RECORDS FOR PROCESSING Block Start

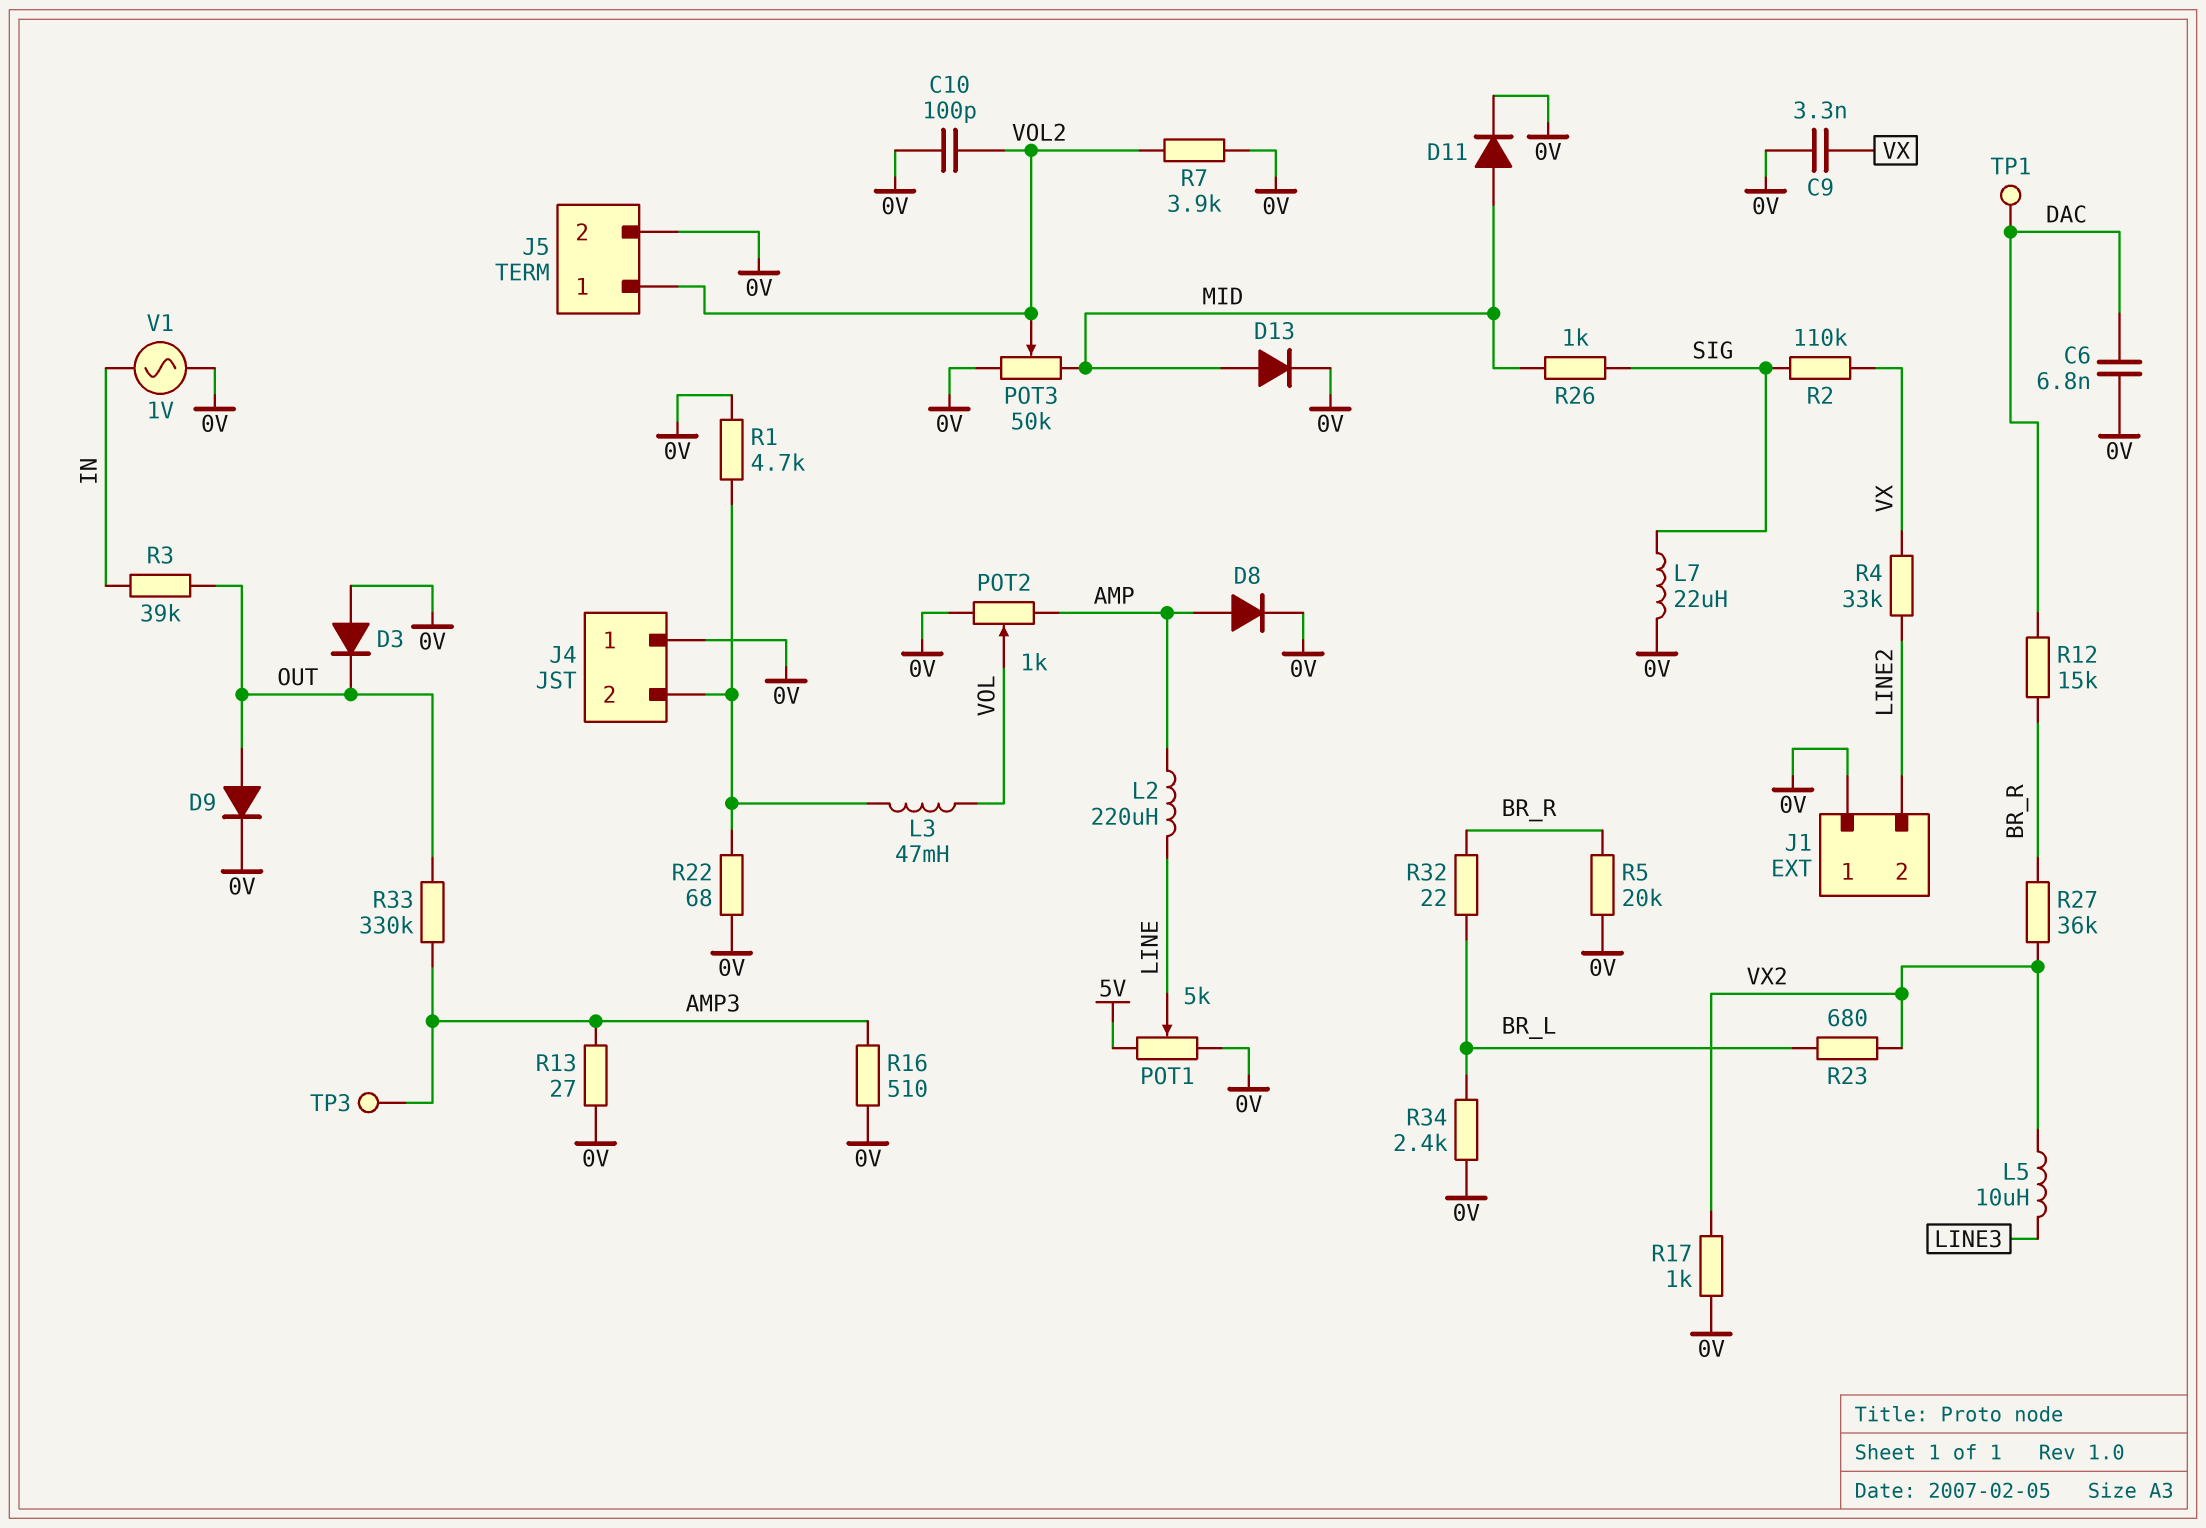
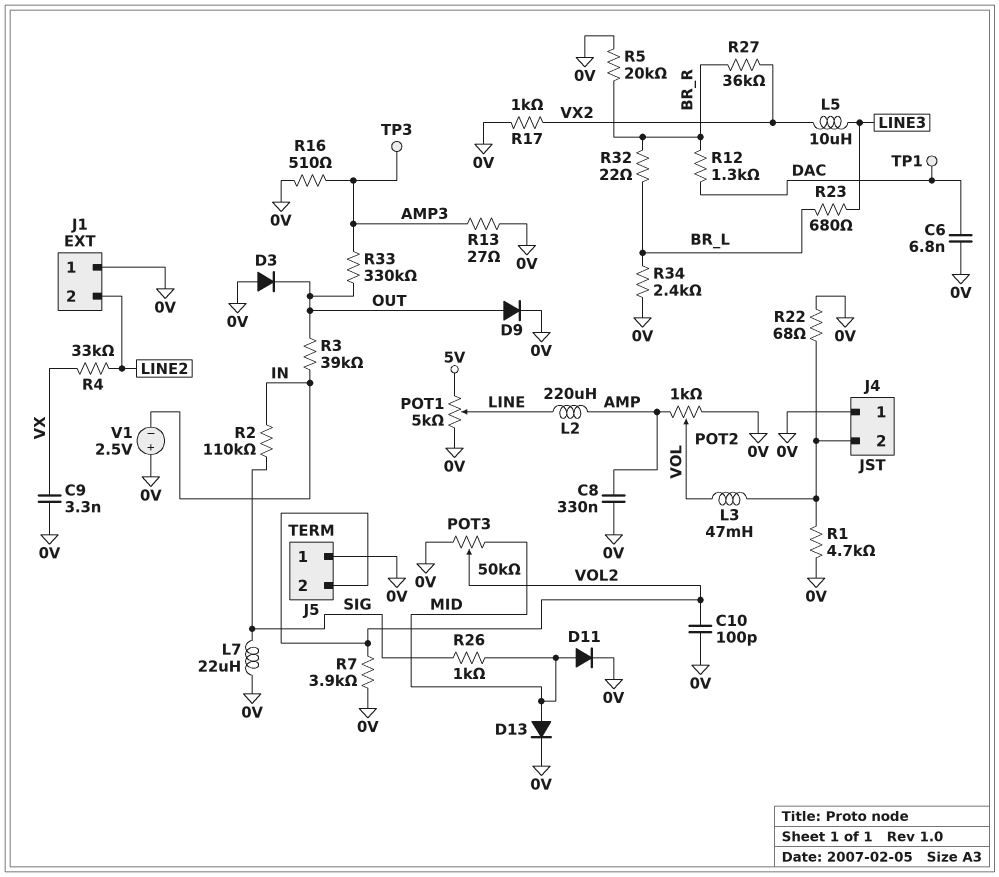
C8: none -> 330nF (0V, AMP)
D8: diode (A AMP, K 0V) -> none
J5 pin 1: VOL2 -> 0V
J5 pin 2: 0V -> VOL2
R2: 110k (SIG, VX) -> 110k (IN, SIG)
R12: 15k (BR_R, DAC) -> 1.3k (BR_R, DAC)
R23: 680 (BR_L, VX2) -> 680 (BR_L, LINE3)
V1: AC 1V (0V, IN) -> 2.5V (plus 0V, minus IN)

RECORDS FOR PROCESSING Block End

Would you show every line in the data above that contains the string "none"?

**RESPONSE:**
C8: none -> 330nF (0V, AMP)
D8: diode (A AMP, K 0V) -> none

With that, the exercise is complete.